▶ **To be done**
Pick out every line in the rows below that contains the string "kern", and copy each of those lines unchanged. Case counts, so a line matches only if the letters have the same capitalization.

▶ **Stored rows**
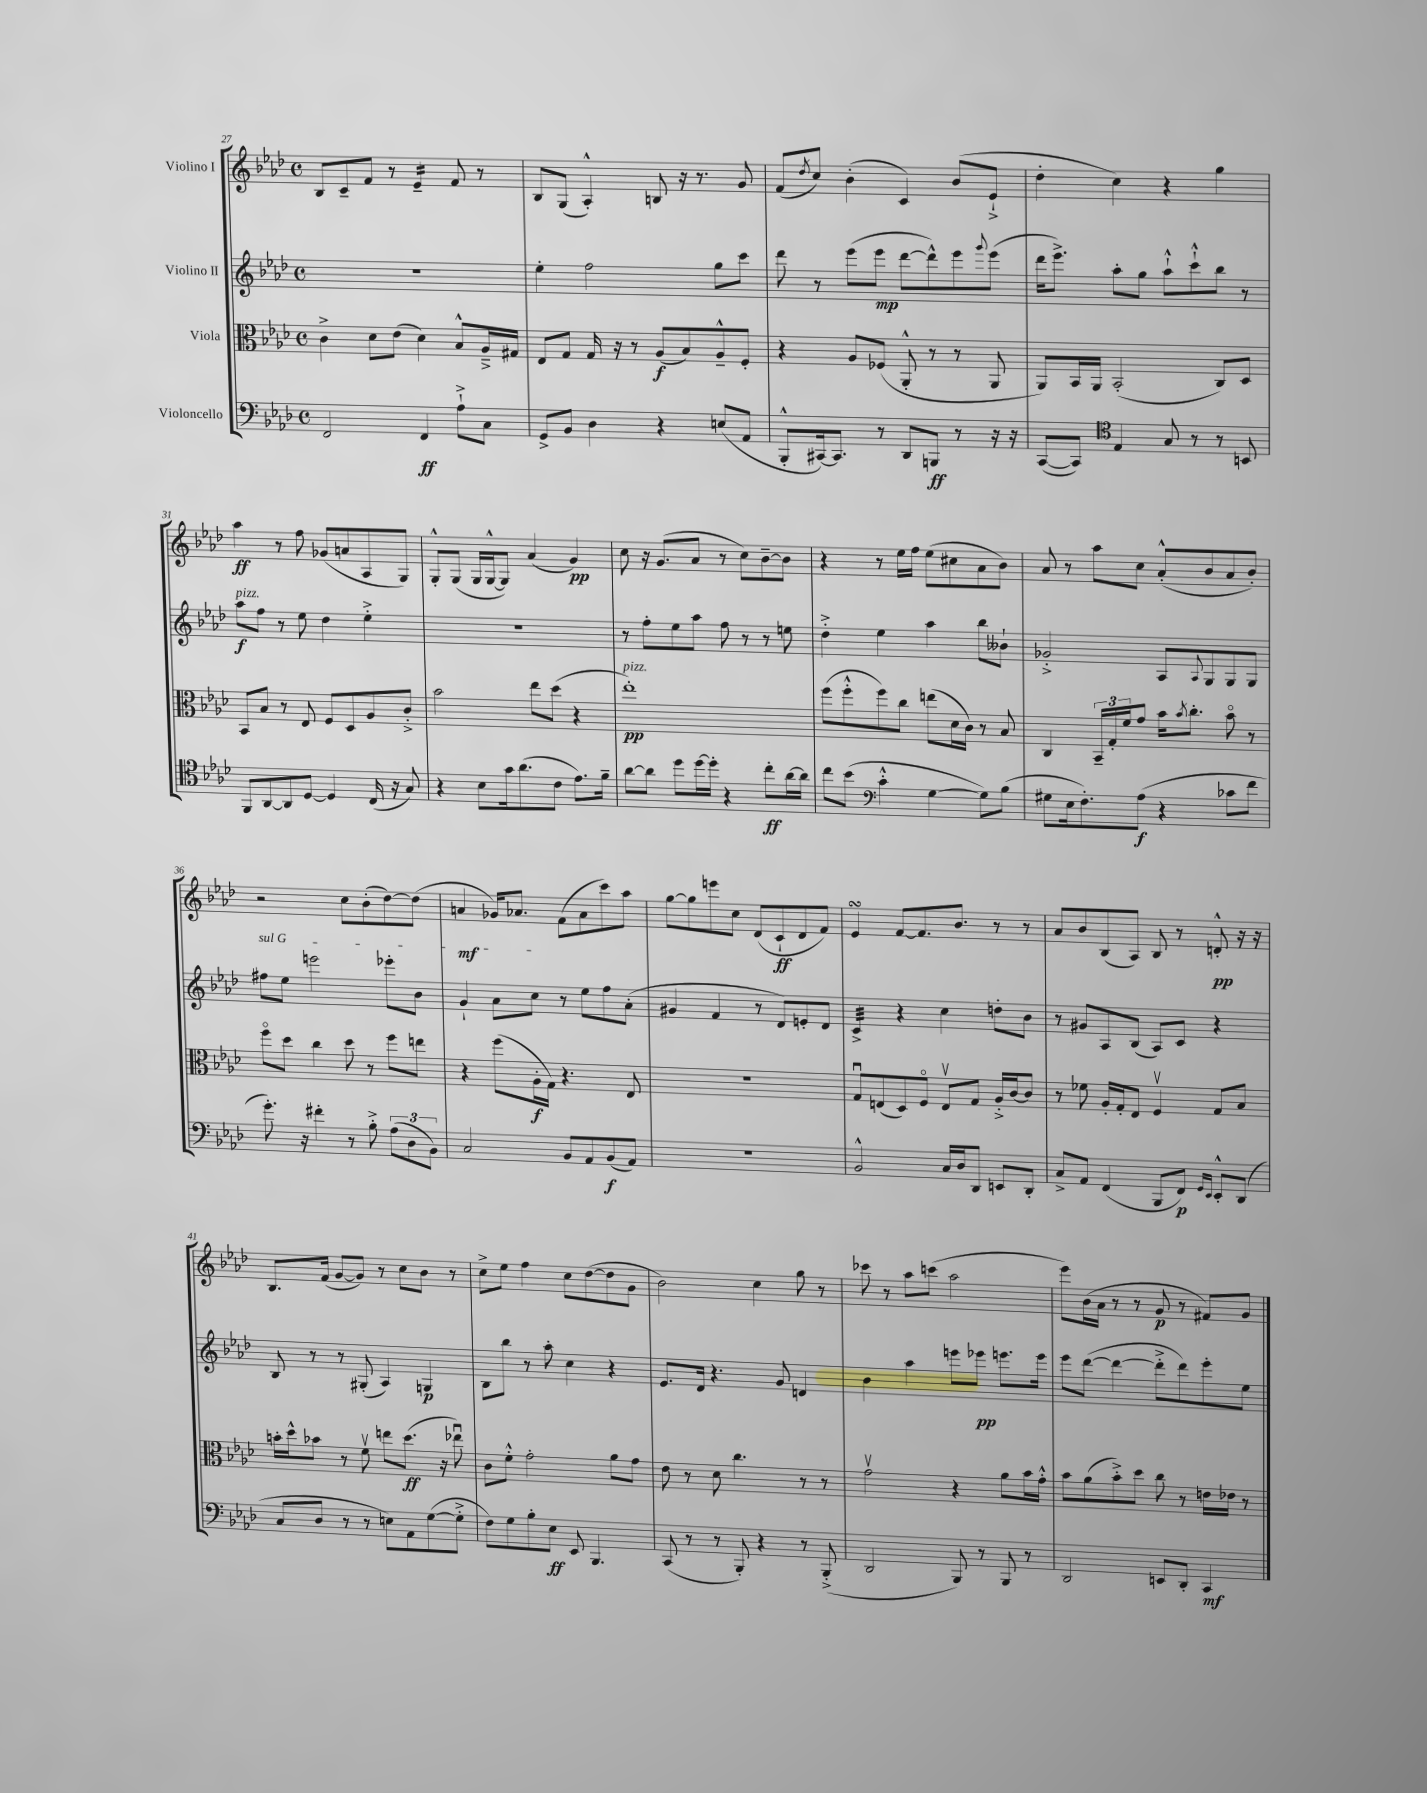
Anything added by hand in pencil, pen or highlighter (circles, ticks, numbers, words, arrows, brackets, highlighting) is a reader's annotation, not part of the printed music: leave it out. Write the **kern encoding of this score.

**kern	**kern	**kern	**kern
*staff4	*staff3	*staff2	*staff1
*clefF4	*clefC3	*clefG2	*clefG2
*k[b-e-a-d-]	*k[b-e-a-d-]	*k[b-e-a-d-]	*k[b-e-a-d-]
*M4/4	*M4/4	*M4/4	*M4/4
*met(c)	*met(c)	*met(c)	*met(c)
2FF	4c^	1r	8B-
.	.	.	8c~
.	8d-	.	8f
.	(8e-	.	8r
4FF	4d-)	.	4e-~
8A-`^	8B-^^	.	8f
8C	16A-~^	.	8r
.	16G#	.	.
=	=	=	=
8GG^	8E-	4ee-'	8B-
8BB-	8G	.	(8G
4D-	16G	2ff	4A-'^^)
.	16r	.	.
.	8r	.	.
4r	(8A-	.	8B
.	8B-)	.	16r
.	.	.	8.r
(8E	8A-~^^	8gg	.
8AA-	8F'	8ccc	8g
=	=	=	=
8BBB-'^^	4r	8ddd-	(8f
.	.	.	8qdd-
[16CC#)	.	8r	8cc)
8.CC#]	.	.	.
.	8A-	(8eee-	(4b-'
8r	(8F-	8eee-	.
8DD-	8AA-'^^	[8ddd-	4c)
8BBB	8r	8ddd-^^])	.
8r	8r	8eee-	(8b-
.	.	8qqggg	.
16r	8AA-	(8eee-	8e-`^
16r	.	.	.
=	=	=	=
([8CC	8AA-)	16ddd-	4dd-'
.	.	8.eee-^)	.
8CC])	16BB-	.	.
.	16AA-	.	.
*clefC4	*	*	*
4E-	(2BB-'	8aa-'	4cc)
.	.	8gg	.
8G	.	8aa-`^^	4r
8r	.	8ccc`^^	.
8r	8C)	8bb-	4gg
8BB	8D-	8r	.
=	=	=	=
8FF	8BB-	8aa-	4aa-
[8AA-	8B-	8ff	.
8AA-]	8r	8r	8r
[8D-	8E-	8ee-	8ff
4D-]	8F	4dd-	(8g-
.	8D-	.	8a
(16C	8A-	4ee-'^	8A-
16r	.	.	.
8G)	8c'^	.	8G)
=	=	=	=
4r	2b-	1r	8G'^^
.	.	.	(8G
8B-	.	.	16G
.	.	.	[16G^^
16g	.	.	8G])
(8.a-	.	.	.
.	8ee-	.	(4a-
8c	(8dd-	.	.
8.e-)	4r	.	4g)
16f~	.	.	.
=	=	=	=
[8a-	1ee-')	8r	8cc
8a-]	.	8ff'	16r
.	.	.	(8.g
8dd-	.	8ee-	.
[16dd-	.	8aa-	8a-
16dd-']	.	.	.
4r	.	8ff	8r
.	.	8r	8cc)
8cc'	.	8r	[8b-~
[16a-	.	8ee	8b-]
16a-]	.	.	.
=	=	=	=
8cc	(8ff	4dd-'^	4r
(8b-	8ff'^^	.	.
*clefF4	*	*	*
4c'^^	8ff)	4ee-	8r
.	8cc	.	16ee-
.	.	.	16ff
[4G	(8ee	4aa-	(8ee-
.	16d-	.	8cc#
.	16c)	.	.
8G])	8r	8bb-	8a-
(8B-	8B-	8b--`	8b-)
=	=	=	=
8G#	4C	2g-'^	8a-
16E-	.	.	8r
8.F')	.	.	.
.	24BB-~	.	8aa-
.	24G'	.	.
.	24f	.	.
(8A-	8g	.	8cc
4r	16b-	8A-	(8a-'^^
.	8qb-	.	.
.	8.cc'	.	.
.	.	8qqA-	.
.	.	8G	8b-
8c-	8b-o	8G	8a-
8f	8r	8G	8b-')
=	=	=	=
8.g')	8ffo	8ff#	2r
.	8dd-	8ee-	.
16r	.	.	.
4f#'	4cc	2eee	.
8r	8dd-	.	8cc
8B-'^	8r	.	(8b-'
(12A-	8ff	8eee-'	[8dd-)
12D-	.	.	.
.	8ee	8b-	(8dd-]
12BB-)	.	.	.
=	=	=	=
2C	4r	4g`	4a
.	(8ff	8a-	16g-)
.	.	.	8.a-
.	16A-'	8cc	.
.	16G)	.	.
8BB-	4.r	8r	(8f
8AA-	.	8ee-	8a-
(8BB-	.	8ff	8ccc)
8AA-)	8E-	(8a-'	8aa-
=	=	=	=
1r	1r	4g#	[8gg
.	.	.	8gg]
.	.	4f	8eee
.	.	.	8cc
.	.	8r	(8d-
.	.	8d-)	8c`
.	.	8e'	8d-
.	.	8d-	8f)
=	=	=	=
2BB-^^	8Gu	4c^	4e-
.	(8E	.	.
.	8D-)	4r	[8f
.	8Fo	.	8.f]
16C	8Ev	4cc	.
16D-	.	.	8.b-
8DD-	8G	.	.
8EE	16A-'^	8dd'	8r
.	[16c	.	.
8DD-'	8c]	8b-	8r
=	=	=	=
8C^	8r	8r	8a-
8AA-	8f-	8g#	8b-
(4FF	16A-'	8A-	(8B-
.	16G'	.	.
.	8E-	(8B-	8A-)
8BBB-	4Fv	8A-)	8B-
8FF)	.	8c	8r
16qqGG	.	.	.
16qqEE-	.	.	.
8EE-'^^	8G	4r	8d'^^
(8DD-	8B-	.	16r
.	.	.	16r
=	=	=	=
8C	16b'	8B-	8.B-
.	16dd-^^	.	.
8D-	8b-	8r	.
.	.	.	(16f
8r	8r	8r	[8g
8r	8fv	(8G#'	8g])
8E)	8ee	4A-)	8r
8AA-	(8.dd-	.	8cc
([8G	.	4G	8b-
.	16r	.	.
8G'^]	8ee-u)	.	8r
=	=	=	=
8F)	8c	8B-	8cc^
8G	8f'^^	8bb-	8ee-
8B-'	2g'	8r	4ff
8E-	.	8aa-'	.
8EE-	.	4cc	8cc
4.BBB-	.	.	([8dd-
.	8a-	4r	8dd-]
.	8g	.	8g
=	=	=	=
(8CC	8e-	8.e-	2b-)
8r	8r	.	.
.	.	16d-	.
8r	8d-	4.r	.
8BBB-')	4.cc	.	.
4r	.	.	4cc
.	.	8g	.
8r	8r	4d	8gg
(8BBB-'^	8r	.	8r
=	=	=	=
2DD-	2gv	4b-	8ccc-
.	.	.	8r
.	.	4aa-	8aa-
.	.	.	(8ccc
8BBB-)	4r	8eee	2aa-
8r	.	8eee-	.
8BBB-	8a-	8.eee	.
8r	16b-	.	.
.	16g'^^	16eee	.
=	=	=	=
2DD-	8b-	8eee-	8eee-)
.	(8a-	([8ddd-	(16b-
.	.	.	16a-
.	8b-'^)	4ddd-_	8r
.	8dd-	.	8r
8EE	8cc	8ddd-'^]	8g
8DD-'	8r	8ddd-)	8r
4CC	16e	8eee-'	8f#)
.	16e-	.	.
.	8r	8ee-	8g
==	==	==	==
*-	*-	*-	*-
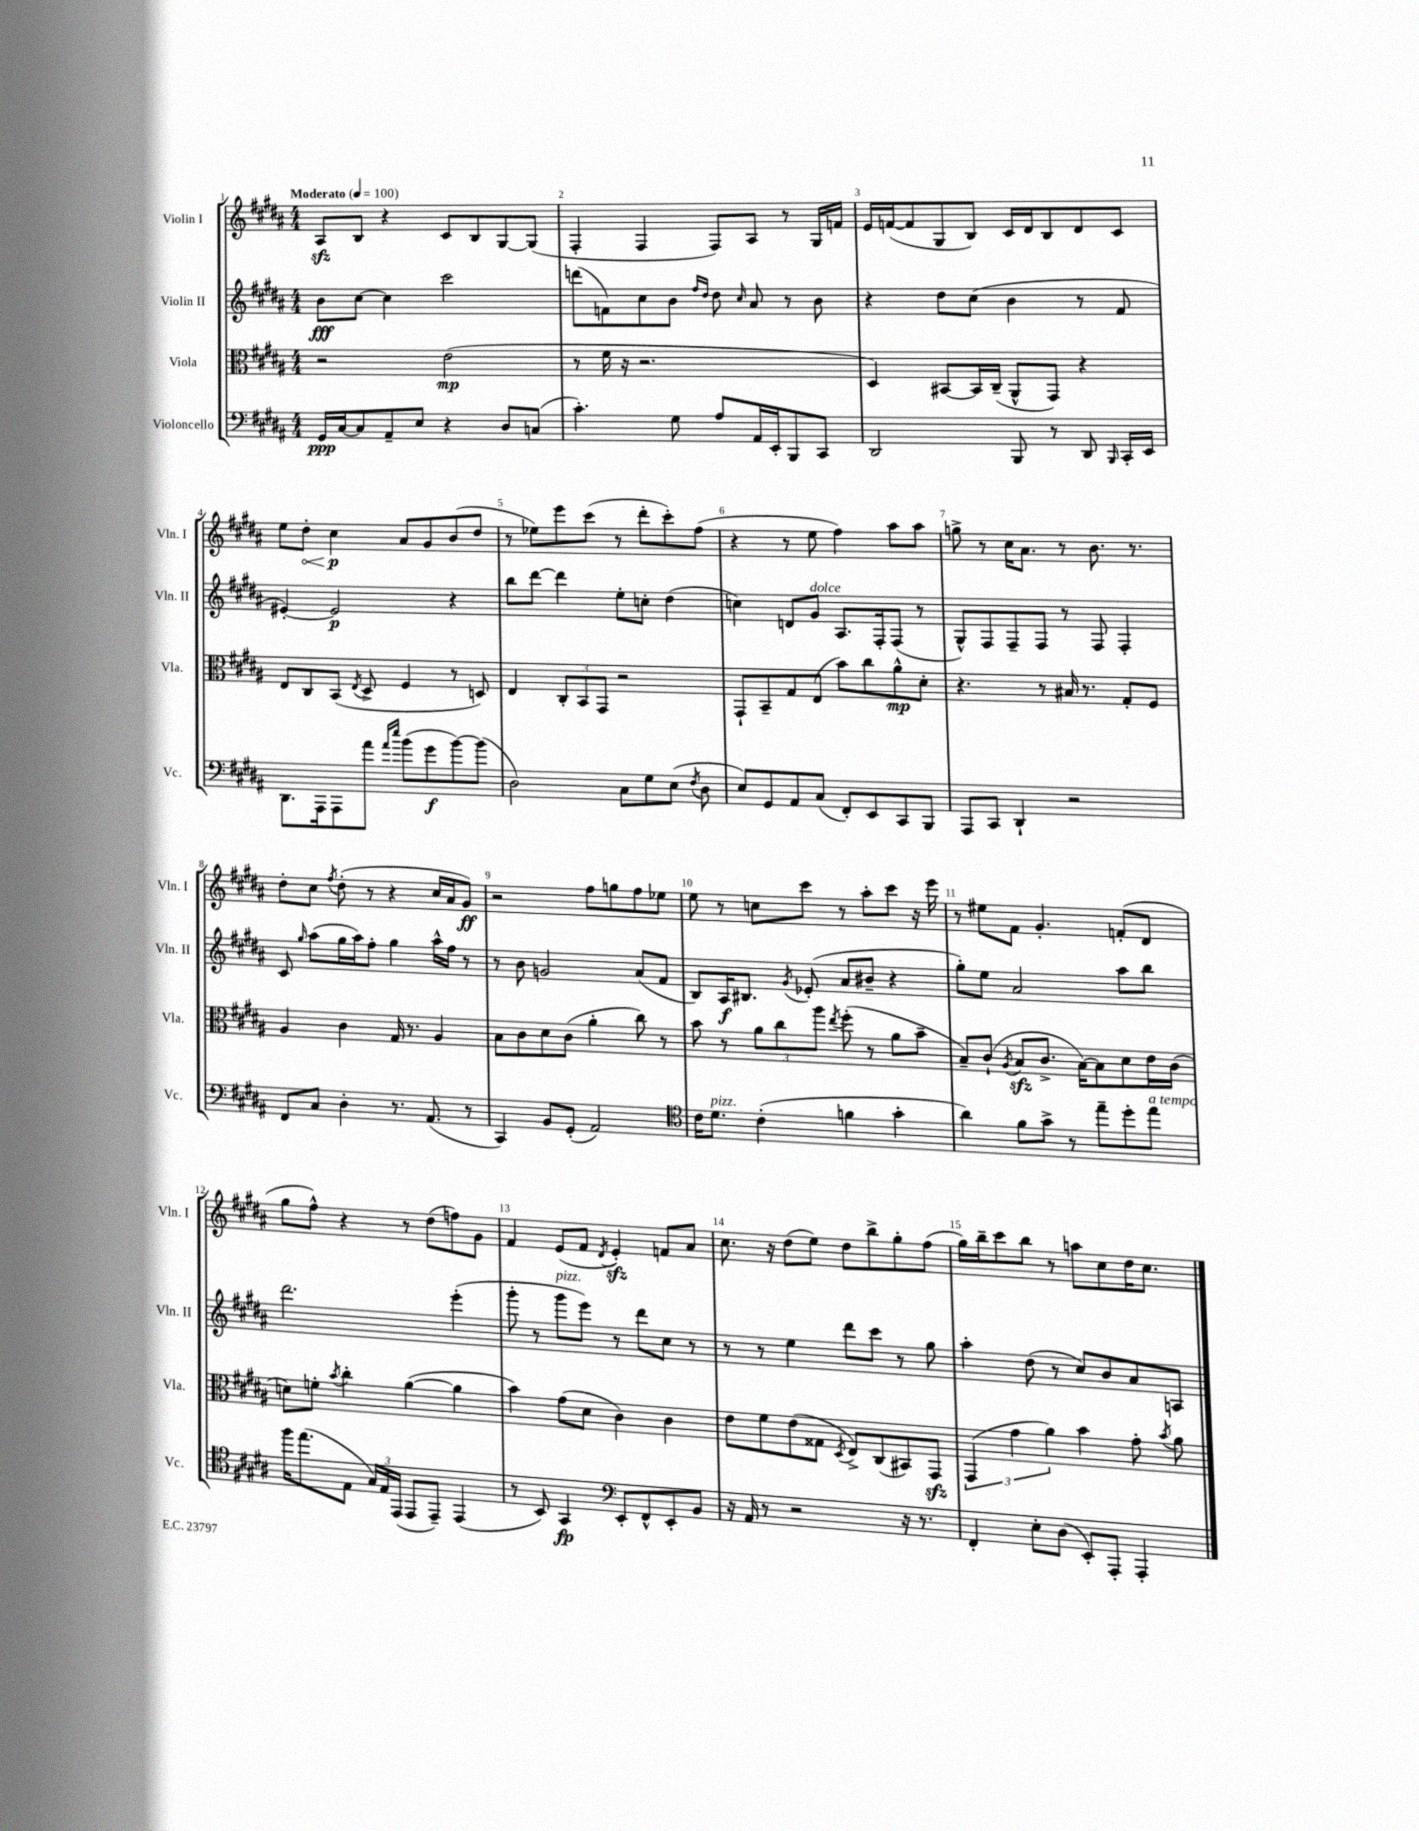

▶ **Reply**
Anything added by hand in pencil, pen or highlighter (circles, ticks, numbers, words, arrows, brackets, highlighting) is a reader's annotation, not part of the printed music: leave it out. Write the **kern encoding of this score.
**kern	**kern	**kern	**kern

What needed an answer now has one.